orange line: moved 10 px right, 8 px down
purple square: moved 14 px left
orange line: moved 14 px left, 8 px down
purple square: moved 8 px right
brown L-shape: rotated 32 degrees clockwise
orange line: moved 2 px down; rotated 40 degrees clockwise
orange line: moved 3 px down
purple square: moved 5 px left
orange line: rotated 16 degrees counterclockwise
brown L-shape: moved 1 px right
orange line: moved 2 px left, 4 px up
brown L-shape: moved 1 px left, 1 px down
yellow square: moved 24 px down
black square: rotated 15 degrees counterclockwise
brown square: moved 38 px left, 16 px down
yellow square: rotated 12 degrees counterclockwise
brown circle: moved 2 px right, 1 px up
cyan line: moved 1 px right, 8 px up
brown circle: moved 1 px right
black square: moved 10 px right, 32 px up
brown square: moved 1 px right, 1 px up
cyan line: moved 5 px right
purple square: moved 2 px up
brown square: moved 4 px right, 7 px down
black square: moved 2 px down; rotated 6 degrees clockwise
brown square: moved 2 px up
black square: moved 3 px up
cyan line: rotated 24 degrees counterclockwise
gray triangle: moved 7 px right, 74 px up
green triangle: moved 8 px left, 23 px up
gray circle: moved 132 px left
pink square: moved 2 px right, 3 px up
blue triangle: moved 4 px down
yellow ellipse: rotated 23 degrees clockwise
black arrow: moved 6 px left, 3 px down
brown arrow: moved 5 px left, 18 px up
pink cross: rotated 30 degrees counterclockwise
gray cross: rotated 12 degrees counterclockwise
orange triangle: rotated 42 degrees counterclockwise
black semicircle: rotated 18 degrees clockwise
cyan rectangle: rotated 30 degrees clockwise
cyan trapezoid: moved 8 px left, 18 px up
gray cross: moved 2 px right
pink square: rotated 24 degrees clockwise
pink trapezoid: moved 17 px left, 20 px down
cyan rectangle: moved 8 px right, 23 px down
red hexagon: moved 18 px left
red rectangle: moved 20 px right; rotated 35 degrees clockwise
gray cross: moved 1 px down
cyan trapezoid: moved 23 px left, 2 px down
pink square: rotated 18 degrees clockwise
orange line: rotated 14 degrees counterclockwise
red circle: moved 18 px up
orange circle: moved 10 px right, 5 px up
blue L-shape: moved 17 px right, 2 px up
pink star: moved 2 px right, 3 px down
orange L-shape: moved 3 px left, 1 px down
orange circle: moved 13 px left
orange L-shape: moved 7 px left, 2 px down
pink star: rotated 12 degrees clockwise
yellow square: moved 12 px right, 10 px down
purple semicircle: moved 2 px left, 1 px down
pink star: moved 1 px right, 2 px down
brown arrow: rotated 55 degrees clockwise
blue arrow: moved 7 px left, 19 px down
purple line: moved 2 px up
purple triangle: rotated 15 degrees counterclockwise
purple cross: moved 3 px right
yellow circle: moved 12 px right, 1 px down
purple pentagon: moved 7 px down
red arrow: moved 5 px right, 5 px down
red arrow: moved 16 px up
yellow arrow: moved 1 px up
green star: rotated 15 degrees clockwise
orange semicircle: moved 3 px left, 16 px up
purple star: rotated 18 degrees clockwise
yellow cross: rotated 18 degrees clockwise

____________

» **WHAT YOU HAVE TO DO**: Please return the records above word for word, from the first line through the line with "brown L-shape: moved 1 px right", and nothing more.

» **COMPLETED TASK**:
orange line: moved 10 px right, 8 px down
purple square: moved 14 px left
orange line: moved 14 px left, 8 px down
purple square: moved 8 px right
brown L-shape: rotated 32 degrees clockwise
orange line: moved 2 px down; rotated 40 degrees clockwise
orange line: moved 3 px down
purple square: moved 5 px left
orange line: rotated 16 degrees counterclockwise
brown L-shape: moved 1 px right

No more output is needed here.